(Beginning of RAW DATA)

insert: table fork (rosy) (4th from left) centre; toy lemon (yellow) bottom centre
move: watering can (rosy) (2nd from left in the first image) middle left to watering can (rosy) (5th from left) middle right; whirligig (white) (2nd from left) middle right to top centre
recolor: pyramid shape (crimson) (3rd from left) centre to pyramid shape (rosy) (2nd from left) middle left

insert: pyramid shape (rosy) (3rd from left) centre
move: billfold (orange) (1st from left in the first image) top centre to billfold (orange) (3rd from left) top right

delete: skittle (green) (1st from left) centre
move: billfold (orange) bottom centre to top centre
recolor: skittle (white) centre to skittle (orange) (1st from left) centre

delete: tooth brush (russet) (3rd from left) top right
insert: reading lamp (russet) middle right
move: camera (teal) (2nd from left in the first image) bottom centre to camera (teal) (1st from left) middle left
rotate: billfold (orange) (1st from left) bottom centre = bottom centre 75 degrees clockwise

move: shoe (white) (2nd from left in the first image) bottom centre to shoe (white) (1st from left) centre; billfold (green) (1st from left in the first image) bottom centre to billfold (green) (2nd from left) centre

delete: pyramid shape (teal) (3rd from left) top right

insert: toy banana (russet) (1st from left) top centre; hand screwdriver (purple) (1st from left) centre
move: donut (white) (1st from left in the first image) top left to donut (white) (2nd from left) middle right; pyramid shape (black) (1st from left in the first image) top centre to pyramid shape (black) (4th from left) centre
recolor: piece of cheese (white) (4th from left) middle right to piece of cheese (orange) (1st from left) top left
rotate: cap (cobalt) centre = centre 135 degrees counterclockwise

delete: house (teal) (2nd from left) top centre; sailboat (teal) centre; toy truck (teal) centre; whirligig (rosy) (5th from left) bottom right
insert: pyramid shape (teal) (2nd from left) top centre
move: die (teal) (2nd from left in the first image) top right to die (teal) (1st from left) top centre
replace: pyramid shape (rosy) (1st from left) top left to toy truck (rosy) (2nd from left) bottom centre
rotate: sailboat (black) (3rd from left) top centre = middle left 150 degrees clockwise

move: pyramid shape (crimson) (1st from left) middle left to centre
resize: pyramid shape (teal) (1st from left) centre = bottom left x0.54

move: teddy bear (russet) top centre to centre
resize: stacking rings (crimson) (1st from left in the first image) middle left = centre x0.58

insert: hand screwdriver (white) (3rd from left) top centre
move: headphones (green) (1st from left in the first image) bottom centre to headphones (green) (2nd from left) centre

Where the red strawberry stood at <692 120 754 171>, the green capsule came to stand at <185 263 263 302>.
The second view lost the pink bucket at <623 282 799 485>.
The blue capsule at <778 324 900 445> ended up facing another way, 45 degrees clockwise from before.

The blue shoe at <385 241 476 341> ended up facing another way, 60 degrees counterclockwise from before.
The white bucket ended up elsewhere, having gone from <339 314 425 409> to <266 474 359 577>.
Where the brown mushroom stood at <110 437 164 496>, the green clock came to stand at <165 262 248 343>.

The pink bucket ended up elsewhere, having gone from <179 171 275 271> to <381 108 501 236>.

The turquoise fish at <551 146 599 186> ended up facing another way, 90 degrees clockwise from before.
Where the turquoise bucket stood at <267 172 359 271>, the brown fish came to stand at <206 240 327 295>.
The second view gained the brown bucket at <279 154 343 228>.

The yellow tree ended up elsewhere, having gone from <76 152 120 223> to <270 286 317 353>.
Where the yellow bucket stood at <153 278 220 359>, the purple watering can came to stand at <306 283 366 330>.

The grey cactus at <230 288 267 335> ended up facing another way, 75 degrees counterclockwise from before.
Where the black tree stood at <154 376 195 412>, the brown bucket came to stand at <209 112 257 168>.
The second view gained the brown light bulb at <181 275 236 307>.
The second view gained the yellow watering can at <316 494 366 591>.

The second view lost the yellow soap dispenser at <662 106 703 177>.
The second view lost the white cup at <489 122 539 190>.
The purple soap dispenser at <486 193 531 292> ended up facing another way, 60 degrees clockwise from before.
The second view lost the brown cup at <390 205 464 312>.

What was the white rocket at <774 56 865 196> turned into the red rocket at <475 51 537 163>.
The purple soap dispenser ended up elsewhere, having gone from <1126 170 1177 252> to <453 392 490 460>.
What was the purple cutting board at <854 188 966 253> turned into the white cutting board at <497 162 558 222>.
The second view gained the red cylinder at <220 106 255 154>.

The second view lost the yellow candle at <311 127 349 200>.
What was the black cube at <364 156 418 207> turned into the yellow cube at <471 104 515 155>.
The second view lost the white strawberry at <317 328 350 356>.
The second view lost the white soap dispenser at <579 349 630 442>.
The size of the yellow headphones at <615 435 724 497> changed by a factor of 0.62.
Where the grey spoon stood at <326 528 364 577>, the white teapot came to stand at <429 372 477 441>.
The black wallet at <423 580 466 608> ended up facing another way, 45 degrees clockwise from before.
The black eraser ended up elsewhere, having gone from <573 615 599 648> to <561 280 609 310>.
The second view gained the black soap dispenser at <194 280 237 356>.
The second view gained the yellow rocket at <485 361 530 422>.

(End of RAW DATA)

The records need to be set down again without a single difference.

insert: table fork (rosy) (4th from left) centre; toy lemon (yellow) bottom centre
move: watering can (rosy) (2nd from left in the first image) middle left to watering can (rosy) (5th from left) middle right; whirligig (white) (2nd from left) middle right to top centre
recolor: pyramid shape (crimson) (3rd from left) centre to pyramid shape (rosy) (2nd from left) middle left

insert: pyramid shape (rosy) (3rd from left) centre
move: billfold (orange) (1st from left in the first image) top centre to billfold (orange) (3rd from left) top right

delete: skittle (green) (1st from left) centre
move: billfold (orange) bottom centre to top centre
recolor: skittle (white) centre to skittle (orange) (1st from left) centre

delete: tooth brush (russet) (3rd from left) top right
insert: reading lamp (russet) middle right
move: camera (teal) (2nd from left in the first image) bottom centre to camera (teal) (1st from left) middle left
rotate: billfold (orange) (1st from left) bottom centre = bottom centre 75 degrees clockwise

move: shoe (white) (2nd from left in the first image) bottom centre to shoe (white) (1st from left) centre; billfold (green) (1st from left in the first image) bottom centre to billfold (green) (2nd from left) centre

delete: pyramid shape (teal) (3rd from left) top right

insert: toy banana (russet) (1st from left) top centre; hand screwdriver (purple) (1st from left) centre
move: donut (white) (1st from left in the first image) top left to donut (white) (2nd from left) middle right; pyramid shape (black) (1st from left in the first image) top centre to pyramid shape (black) (4th from left) centre
recolor: piece of cheese (white) (4th from left) middle right to piece of cheese (orange) (1st from left) top left
rotate: cap (cobalt) centre = centre 135 degrees counterclockwise

delete: house (teal) (2nd from left) top centre; sailboat (teal) centre; toy truck (teal) centre; whirligig (rosy) (5th from left) bottom right
insert: pyramid shape (teal) (2nd from left) top centre
move: die (teal) (2nd from left in the first image) top right to die (teal) (1st from left) top centre
replace: pyramid shape (rosy) (1st from left) top left to toy truck (rosy) (2nd from left) bottom centre
rotate: sailboat (black) (3rd from left) top centre = middle left 150 degrees clockwise

move: pyramid shape (crimson) (1st from left) middle left to centre
resize: pyramid shape (teal) (1st from left) centre = bottom left x0.54

move: teddy bear (russet) top centre to centre
resize: stacking rings (crimson) (1st from left in the first image) middle left = centre x0.58

insert: hand screwdriver (white) (3rd from left) top centre
move: headphones (green) (1st from left in the first image) bottom centre to headphones (green) (2nd from left) centre

Where the red strawberry stood at <692 120 754 171>, the green capsule came to stand at <185 263 263 302>.
The second view lost the pink bucket at <623 282 799 485>.
The blue capsule at <778 324 900 445> ended up facing another way, 45 degrees clockwise from before.

The blue shoe at <385 241 476 341> ended up facing another way, 60 degrees counterclockwise from before.
The white bucket ended up elsewhere, having gone from <339 314 425 409> to <266 474 359 577>.
Where the brown mushroom stood at <110 437 164 496>, the green clock came to stand at <165 262 248 343>.

The pink bucket ended up elsewhere, having gone from <179 171 275 271> to <381 108 501 236>.

The turquoise fish at <551 146 599 186> ended up facing another way, 90 degrees clockwise from before.
Where the turquoise bucket stood at <267 172 359 271>, the brown fish came to stand at <206 240 327 295>.
The second view gained the brown bucket at <279 154 343 228>.

The yellow tree ended up elsewhere, having gone from <76 152 120 223> to <270 286 317 353>.
Where the yellow bucket stood at <153 278 220 359>, the purple watering can came to stand at <306 283 366 330>.

The grey cactus at <230 288 267 335> ended up facing another way, 75 degrees counterclockwise from before.
Where the black tree stood at <154 376 195 412>, the brown bucket came to stand at <209 112 257 168>.
The second view gained the brown light bulb at <181 275 236 307>.
The second view gained the yellow watering can at <316 494 366 591>.

The second view lost the yellow soap dispenser at <662 106 703 177>.
The second view lost the white cup at <489 122 539 190>.
The purple soap dispenser at <486 193 531 292> ended up facing another way, 60 degrees clockwise from before.
The second view lost the brown cup at <390 205 464 312>.

What was the white rocket at <774 56 865 196> turned into the red rocket at <475 51 537 163>.
The purple soap dispenser ended up elsewhere, having gone from <1126 170 1177 252> to <453 392 490 460>.
What was the purple cutting board at <854 188 966 253> turned into the white cutting board at <497 162 558 222>.
The second view gained the red cylinder at <220 106 255 154>.

The second view lost the yellow candle at <311 127 349 200>.
What was the black cube at <364 156 418 207> turned into the yellow cube at <471 104 515 155>.
The second view lost the white strawberry at <317 328 350 356>.
The second view lost the white soap dispenser at <579 349 630 442>.
The size of the yellow headphones at <615 435 724 497> changed by a factor of 0.62.
Where the grey spoon stood at <326 528 364 577>, the white teapot came to stand at <429 372 477 441>.
The black wallet at <423 580 466 608> ended up facing another way, 45 degrees clockwise from before.
The black eraser ended up elsewhere, having gone from <573 615 599 648> to <561 280 609 310>.
The second view gained the black soap dispenser at <194 280 237 356>.
The second view gained the yellow rocket at <485 361 530 422>.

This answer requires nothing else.